- [ACTIVITY] Pictures in the data must not be copied, but everything else should be output exactly.
▽
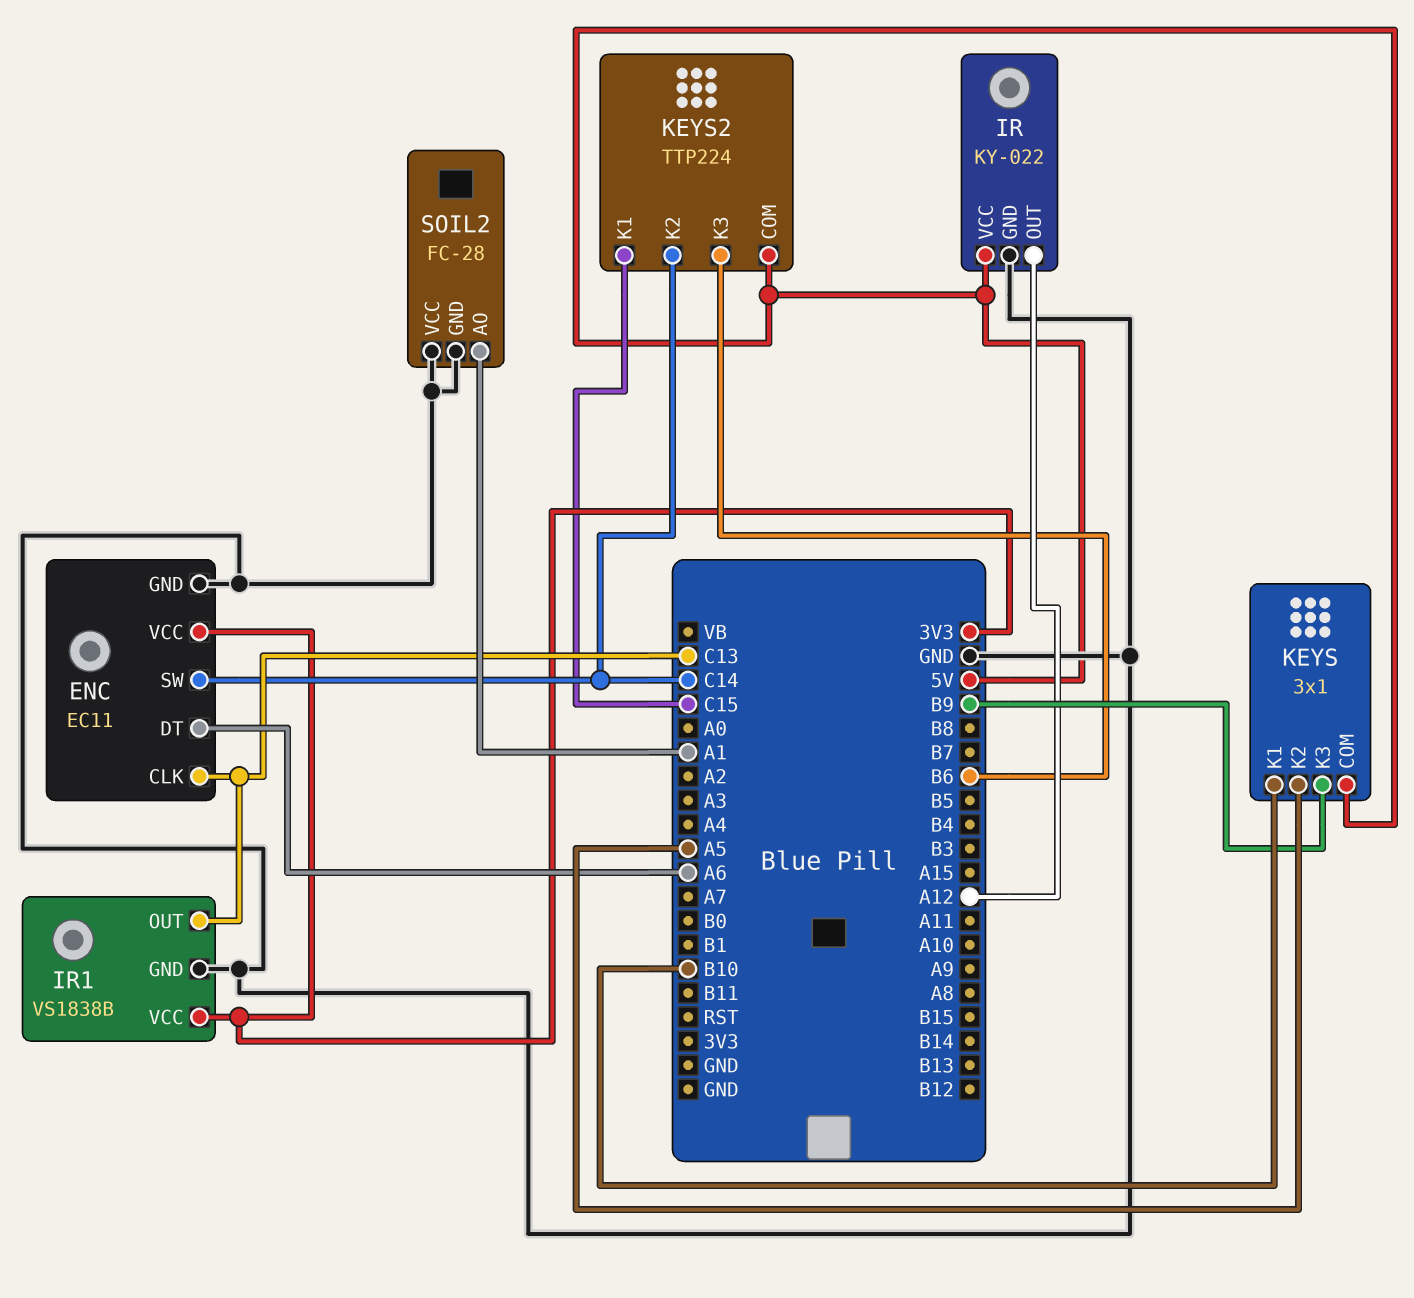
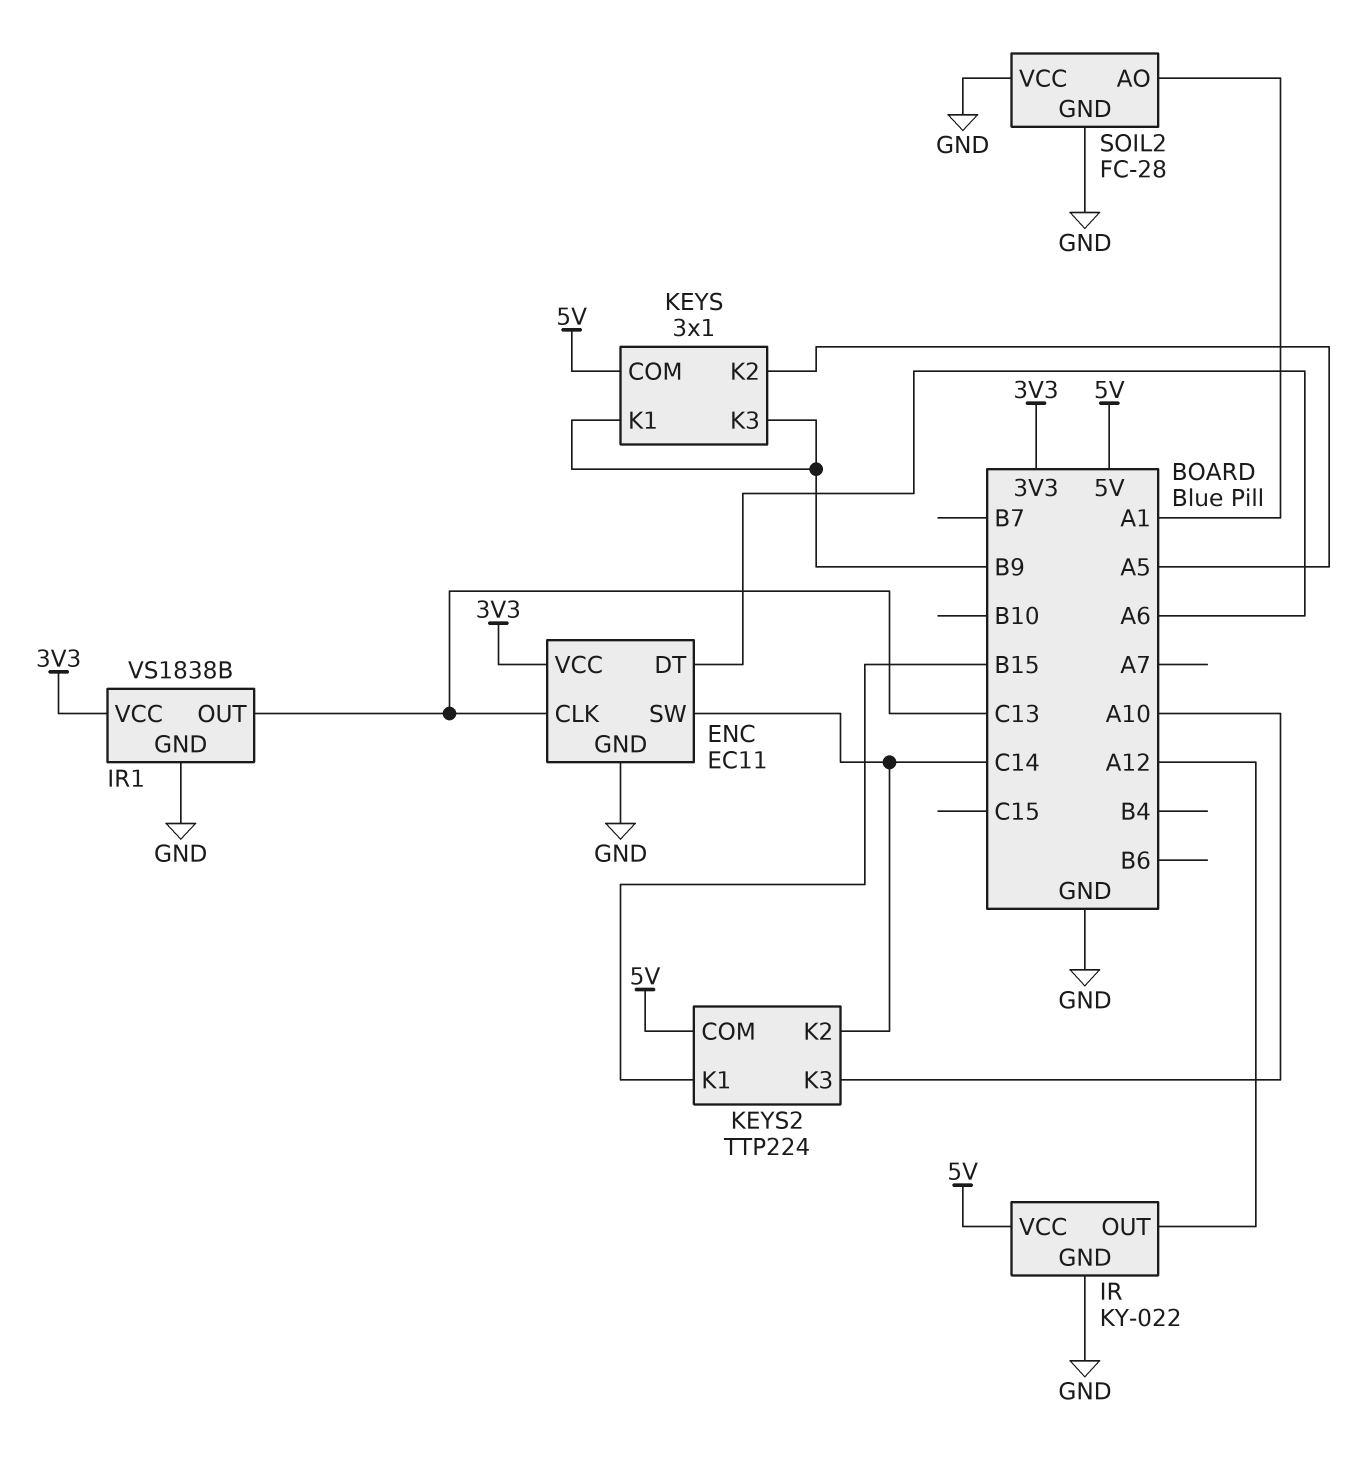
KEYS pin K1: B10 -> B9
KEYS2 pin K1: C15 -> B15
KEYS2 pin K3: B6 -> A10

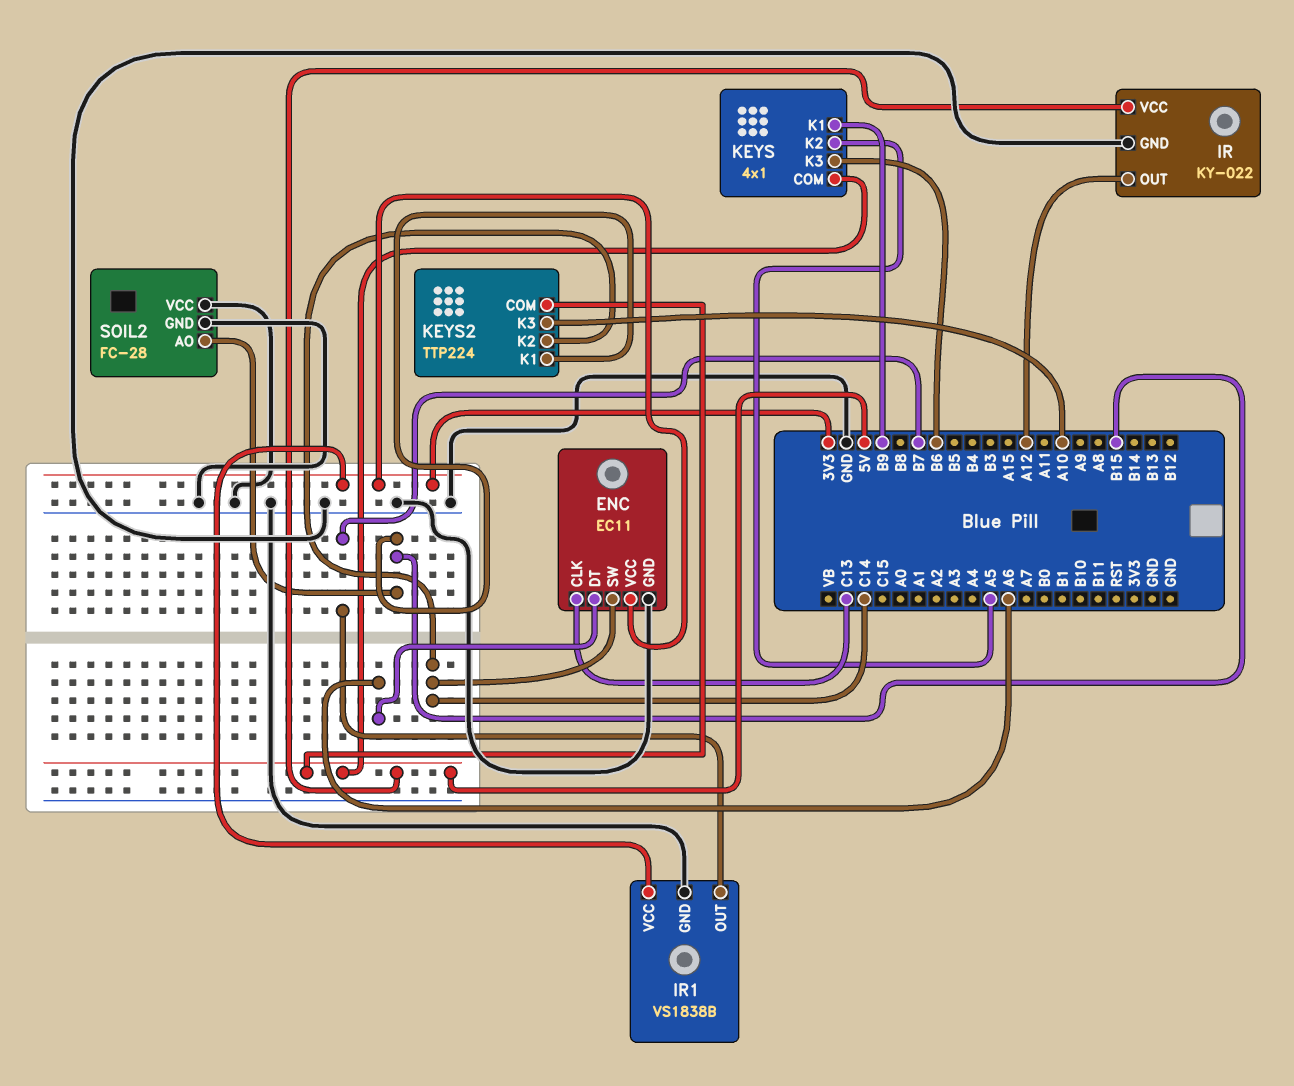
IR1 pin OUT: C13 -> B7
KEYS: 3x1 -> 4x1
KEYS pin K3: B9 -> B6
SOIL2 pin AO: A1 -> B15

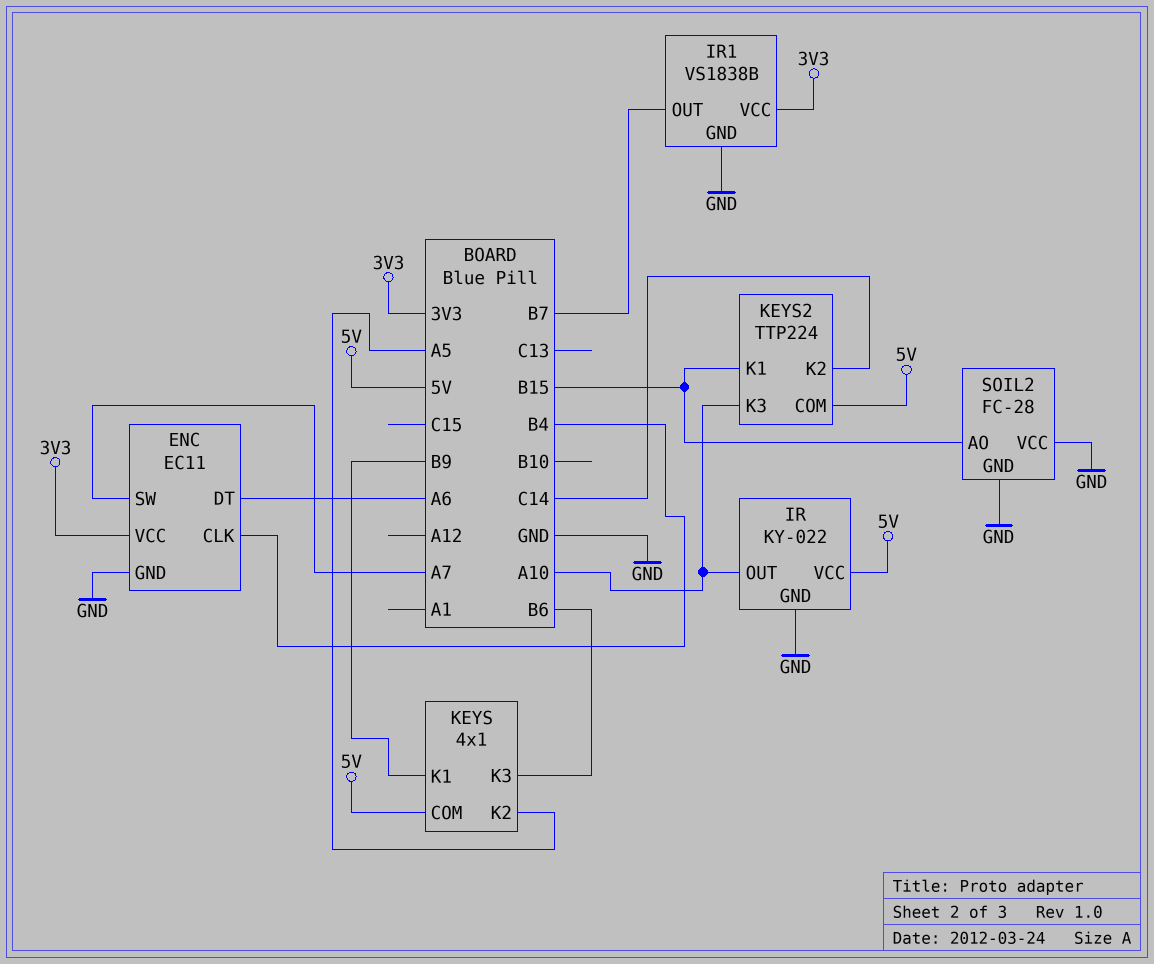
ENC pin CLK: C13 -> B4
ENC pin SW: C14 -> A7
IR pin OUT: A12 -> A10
△
- [FINAL ANSWER]
KEYS pin K1: B10 -> B9
KEYS2 pin K1: C15 -> B15
KEYS2 pin K3: B6 -> A10

IR1 pin OUT: C13 -> B7
KEYS: 3x1 -> 4x1
KEYS pin K3: B9 -> B6
SOIL2 pin AO: A1 -> B15

ENC pin CLK: C13 -> B4
ENC pin SW: C14 -> A7
IR pin OUT: A12 -> A10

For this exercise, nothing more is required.